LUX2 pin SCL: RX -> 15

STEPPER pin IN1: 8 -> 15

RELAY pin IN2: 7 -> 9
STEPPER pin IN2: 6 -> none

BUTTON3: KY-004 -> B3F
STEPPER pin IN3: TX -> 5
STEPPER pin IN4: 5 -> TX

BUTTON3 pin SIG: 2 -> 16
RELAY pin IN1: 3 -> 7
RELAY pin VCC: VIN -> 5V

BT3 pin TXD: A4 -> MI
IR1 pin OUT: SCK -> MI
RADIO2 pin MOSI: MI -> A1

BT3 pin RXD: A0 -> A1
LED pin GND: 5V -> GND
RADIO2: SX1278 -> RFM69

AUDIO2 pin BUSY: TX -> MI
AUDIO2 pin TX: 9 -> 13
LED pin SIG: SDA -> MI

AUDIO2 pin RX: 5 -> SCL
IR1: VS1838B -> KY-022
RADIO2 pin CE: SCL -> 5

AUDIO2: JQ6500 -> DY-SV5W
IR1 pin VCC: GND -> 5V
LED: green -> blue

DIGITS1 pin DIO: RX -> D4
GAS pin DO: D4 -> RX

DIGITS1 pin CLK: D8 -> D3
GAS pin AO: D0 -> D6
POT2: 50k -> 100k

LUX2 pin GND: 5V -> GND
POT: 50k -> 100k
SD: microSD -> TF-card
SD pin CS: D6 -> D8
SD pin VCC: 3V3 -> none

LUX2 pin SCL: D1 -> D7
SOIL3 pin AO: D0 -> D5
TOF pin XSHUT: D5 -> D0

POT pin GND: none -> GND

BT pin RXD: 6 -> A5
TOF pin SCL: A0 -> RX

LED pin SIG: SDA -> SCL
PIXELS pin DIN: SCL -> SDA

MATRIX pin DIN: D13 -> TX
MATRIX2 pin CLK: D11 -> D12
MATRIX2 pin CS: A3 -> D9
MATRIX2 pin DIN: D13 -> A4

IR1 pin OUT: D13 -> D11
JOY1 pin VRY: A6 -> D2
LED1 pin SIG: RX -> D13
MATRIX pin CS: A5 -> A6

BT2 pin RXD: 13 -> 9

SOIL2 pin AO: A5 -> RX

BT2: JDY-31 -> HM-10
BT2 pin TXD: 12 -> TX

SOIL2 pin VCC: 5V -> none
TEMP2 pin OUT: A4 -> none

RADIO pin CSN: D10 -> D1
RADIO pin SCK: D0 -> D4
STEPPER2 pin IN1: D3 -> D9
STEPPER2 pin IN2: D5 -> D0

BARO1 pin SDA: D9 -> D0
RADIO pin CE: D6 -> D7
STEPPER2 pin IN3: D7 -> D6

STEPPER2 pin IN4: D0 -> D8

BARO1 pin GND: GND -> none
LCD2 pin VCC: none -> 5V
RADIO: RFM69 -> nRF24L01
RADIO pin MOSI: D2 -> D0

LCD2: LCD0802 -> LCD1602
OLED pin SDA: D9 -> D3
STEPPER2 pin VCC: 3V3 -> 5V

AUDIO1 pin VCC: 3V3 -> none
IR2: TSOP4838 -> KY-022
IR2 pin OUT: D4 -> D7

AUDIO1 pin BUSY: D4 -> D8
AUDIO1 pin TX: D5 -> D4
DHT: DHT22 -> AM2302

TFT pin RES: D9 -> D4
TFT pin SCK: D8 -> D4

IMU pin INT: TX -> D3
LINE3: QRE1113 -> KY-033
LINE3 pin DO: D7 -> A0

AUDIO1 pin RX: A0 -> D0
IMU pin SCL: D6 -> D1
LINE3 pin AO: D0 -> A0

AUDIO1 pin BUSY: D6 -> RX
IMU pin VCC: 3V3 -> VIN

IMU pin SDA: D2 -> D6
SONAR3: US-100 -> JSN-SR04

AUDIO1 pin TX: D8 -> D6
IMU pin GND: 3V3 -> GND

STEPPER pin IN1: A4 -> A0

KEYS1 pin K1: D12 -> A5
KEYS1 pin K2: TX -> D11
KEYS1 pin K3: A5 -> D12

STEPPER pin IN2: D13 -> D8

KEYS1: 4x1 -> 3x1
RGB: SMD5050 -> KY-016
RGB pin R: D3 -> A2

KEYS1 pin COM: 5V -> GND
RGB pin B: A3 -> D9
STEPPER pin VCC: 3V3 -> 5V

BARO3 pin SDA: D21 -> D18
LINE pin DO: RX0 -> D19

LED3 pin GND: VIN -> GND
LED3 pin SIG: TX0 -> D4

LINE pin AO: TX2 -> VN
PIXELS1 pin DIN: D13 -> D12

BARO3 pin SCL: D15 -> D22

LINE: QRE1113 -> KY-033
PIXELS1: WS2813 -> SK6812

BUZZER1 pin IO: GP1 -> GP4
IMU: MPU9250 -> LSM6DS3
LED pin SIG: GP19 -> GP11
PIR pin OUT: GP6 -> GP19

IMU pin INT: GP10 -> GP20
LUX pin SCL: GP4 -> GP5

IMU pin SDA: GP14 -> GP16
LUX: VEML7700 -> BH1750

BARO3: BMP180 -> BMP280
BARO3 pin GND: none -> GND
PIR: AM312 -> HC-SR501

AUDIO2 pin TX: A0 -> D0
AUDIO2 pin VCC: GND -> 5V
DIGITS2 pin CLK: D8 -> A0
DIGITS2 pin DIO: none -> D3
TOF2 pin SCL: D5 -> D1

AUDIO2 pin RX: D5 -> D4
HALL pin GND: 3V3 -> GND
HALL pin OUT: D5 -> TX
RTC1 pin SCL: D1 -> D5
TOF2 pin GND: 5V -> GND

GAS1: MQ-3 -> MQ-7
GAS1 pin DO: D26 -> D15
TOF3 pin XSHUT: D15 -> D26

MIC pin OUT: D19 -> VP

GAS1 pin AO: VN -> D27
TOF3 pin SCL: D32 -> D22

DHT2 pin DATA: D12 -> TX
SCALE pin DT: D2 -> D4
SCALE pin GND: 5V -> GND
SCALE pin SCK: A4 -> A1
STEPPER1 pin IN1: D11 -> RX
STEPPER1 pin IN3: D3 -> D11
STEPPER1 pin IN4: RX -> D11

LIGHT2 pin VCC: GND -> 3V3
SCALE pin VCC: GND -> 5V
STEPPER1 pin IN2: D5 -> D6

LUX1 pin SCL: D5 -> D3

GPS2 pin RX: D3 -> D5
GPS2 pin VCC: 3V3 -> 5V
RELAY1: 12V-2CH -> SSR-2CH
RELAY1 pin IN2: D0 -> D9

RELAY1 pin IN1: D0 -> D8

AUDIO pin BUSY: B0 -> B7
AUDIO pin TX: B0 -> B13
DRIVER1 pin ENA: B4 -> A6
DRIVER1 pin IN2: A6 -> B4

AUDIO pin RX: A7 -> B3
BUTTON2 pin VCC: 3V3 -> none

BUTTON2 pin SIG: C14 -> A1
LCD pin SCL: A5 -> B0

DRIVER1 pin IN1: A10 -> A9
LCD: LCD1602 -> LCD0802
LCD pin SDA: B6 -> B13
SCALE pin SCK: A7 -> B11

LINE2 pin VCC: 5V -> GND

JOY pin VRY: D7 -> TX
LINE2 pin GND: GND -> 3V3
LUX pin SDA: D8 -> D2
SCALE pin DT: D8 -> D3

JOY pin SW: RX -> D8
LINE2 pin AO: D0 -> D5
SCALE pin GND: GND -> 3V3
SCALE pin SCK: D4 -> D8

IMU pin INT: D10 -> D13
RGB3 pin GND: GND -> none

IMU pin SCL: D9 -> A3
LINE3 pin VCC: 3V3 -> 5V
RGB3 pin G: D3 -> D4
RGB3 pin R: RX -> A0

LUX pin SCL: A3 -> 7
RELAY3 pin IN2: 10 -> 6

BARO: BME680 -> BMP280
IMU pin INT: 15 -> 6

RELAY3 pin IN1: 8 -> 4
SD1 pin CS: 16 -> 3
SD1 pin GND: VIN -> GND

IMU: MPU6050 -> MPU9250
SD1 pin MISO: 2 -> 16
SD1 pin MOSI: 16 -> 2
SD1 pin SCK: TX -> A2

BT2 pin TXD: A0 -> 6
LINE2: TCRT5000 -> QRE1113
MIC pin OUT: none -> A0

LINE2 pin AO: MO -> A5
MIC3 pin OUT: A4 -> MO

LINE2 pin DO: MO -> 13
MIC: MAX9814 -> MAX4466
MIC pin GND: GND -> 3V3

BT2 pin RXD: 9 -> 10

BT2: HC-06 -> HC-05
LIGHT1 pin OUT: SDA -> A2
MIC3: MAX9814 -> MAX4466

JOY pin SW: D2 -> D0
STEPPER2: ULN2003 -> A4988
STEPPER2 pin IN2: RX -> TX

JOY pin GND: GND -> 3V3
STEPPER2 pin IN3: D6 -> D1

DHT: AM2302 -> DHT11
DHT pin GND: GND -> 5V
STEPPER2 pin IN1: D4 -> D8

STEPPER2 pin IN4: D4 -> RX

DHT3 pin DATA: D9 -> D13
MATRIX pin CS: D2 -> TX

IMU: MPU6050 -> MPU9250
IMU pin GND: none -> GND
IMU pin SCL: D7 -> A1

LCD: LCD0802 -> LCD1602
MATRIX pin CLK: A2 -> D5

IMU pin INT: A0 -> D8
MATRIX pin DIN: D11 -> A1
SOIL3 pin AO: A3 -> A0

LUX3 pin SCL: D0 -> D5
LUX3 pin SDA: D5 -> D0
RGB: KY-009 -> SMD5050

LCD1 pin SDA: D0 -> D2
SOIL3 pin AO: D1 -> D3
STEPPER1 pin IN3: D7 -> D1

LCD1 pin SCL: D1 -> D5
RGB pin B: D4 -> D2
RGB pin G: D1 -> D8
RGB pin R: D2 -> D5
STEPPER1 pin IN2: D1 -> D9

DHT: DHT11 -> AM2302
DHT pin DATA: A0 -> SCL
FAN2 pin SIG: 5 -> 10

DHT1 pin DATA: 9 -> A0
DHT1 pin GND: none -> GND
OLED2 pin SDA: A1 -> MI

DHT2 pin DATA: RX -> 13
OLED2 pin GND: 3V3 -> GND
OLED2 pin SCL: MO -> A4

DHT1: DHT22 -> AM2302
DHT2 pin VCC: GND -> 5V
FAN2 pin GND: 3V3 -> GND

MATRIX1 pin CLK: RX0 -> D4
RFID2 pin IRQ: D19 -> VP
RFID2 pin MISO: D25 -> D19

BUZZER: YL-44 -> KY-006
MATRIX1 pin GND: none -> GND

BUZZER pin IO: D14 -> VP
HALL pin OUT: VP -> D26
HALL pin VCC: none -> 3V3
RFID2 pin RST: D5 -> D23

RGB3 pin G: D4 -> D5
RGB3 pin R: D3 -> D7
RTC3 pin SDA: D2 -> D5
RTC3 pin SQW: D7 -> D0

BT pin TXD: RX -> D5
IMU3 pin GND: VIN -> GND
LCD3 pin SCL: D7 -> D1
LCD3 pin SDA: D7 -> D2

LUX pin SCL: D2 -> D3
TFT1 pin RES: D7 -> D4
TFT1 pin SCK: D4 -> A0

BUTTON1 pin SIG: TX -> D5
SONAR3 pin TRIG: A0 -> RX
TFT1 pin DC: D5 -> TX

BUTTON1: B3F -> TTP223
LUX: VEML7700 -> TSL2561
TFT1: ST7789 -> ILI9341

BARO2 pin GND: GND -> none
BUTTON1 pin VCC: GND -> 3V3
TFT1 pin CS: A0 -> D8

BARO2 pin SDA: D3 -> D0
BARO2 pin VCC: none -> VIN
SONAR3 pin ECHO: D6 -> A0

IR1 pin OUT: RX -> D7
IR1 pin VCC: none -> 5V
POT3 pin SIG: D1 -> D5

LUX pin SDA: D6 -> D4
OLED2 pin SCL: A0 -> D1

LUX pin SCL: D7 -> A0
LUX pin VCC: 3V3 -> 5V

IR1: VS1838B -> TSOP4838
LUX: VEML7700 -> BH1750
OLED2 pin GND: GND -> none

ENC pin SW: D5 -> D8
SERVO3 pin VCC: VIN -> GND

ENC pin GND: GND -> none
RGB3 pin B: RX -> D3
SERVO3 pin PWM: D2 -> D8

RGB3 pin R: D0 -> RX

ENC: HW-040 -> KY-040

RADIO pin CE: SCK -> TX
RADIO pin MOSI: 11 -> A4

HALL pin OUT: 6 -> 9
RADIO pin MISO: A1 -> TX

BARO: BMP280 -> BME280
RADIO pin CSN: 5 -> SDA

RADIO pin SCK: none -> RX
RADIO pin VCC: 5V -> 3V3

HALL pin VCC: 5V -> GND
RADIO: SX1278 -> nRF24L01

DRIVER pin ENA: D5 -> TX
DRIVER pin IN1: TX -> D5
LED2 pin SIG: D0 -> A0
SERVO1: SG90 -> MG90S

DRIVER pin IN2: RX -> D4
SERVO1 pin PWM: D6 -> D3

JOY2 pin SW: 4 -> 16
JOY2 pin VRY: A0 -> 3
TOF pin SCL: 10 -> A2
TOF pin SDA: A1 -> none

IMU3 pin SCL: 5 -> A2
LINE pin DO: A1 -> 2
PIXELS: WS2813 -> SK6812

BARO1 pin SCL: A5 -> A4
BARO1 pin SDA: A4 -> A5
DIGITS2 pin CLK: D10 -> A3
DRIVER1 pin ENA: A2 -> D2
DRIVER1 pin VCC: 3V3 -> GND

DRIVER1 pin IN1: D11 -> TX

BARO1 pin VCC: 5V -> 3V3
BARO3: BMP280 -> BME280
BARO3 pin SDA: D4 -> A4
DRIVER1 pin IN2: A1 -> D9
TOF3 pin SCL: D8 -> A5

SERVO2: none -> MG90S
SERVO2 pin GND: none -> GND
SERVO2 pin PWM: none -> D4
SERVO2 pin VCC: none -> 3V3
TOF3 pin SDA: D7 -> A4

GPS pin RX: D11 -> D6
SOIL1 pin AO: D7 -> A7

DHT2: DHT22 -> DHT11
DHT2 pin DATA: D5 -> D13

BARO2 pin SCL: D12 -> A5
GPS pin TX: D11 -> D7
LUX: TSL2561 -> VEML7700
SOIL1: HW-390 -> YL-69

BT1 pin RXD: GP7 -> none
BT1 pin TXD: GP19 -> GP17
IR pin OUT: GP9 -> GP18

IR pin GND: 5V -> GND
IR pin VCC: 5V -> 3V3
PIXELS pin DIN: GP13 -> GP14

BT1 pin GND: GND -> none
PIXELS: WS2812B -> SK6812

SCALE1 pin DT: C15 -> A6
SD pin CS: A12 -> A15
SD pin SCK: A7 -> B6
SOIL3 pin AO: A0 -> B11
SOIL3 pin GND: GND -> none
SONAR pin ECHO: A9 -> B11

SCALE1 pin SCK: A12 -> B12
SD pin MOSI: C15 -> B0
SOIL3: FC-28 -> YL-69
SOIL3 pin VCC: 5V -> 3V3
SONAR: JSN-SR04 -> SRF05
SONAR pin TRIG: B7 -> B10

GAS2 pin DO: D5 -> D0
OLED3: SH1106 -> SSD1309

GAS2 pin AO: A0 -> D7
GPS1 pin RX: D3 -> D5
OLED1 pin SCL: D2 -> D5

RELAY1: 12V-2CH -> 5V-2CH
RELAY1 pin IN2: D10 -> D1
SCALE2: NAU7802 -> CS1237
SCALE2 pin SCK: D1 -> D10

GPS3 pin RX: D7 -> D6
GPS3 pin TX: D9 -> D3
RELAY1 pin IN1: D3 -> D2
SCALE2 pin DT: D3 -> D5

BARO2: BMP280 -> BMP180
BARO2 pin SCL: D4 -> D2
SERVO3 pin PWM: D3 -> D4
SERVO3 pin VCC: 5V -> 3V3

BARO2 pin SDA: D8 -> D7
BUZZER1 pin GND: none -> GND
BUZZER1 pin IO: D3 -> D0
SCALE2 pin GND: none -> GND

---*---

Your assignment: The reply should hold only the lines from the top of the records through the line that has "GAS pin DO: D4 -> RX", each one exact.

Answer to this task:
LUX2 pin SCL: RX -> 15

STEPPER pin IN1: 8 -> 15

RELAY pin IN2: 7 -> 9
STEPPER pin IN2: 6 -> none

BUTTON3: KY-004 -> B3F
STEPPER pin IN3: TX -> 5
STEPPER pin IN4: 5 -> TX

BUTTON3 pin SIG: 2 -> 16
RELAY pin IN1: 3 -> 7
RELAY pin VCC: VIN -> 5V

BT3 pin TXD: A4 -> MI
IR1 pin OUT: SCK -> MI
RADIO2 pin MOSI: MI -> A1

BT3 pin RXD: A0 -> A1
LED pin GND: 5V -> GND
RADIO2: SX1278 -> RFM69

AUDIO2 pin BUSY: TX -> MI
AUDIO2 pin TX: 9 -> 13
LED pin SIG: SDA -> MI

AUDIO2 pin RX: 5 -> SCL
IR1: VS1838B -> KY-022
RADIO2 pin CE: SCL -> 5

AUDIO2: JQ6500 -> DY-SV5W
IR1 pin VCC: GND -> 5V
LED: green -> blue

DIGITS1 pin DIO: RX -> D4
GAS pin DO: D4 -> RX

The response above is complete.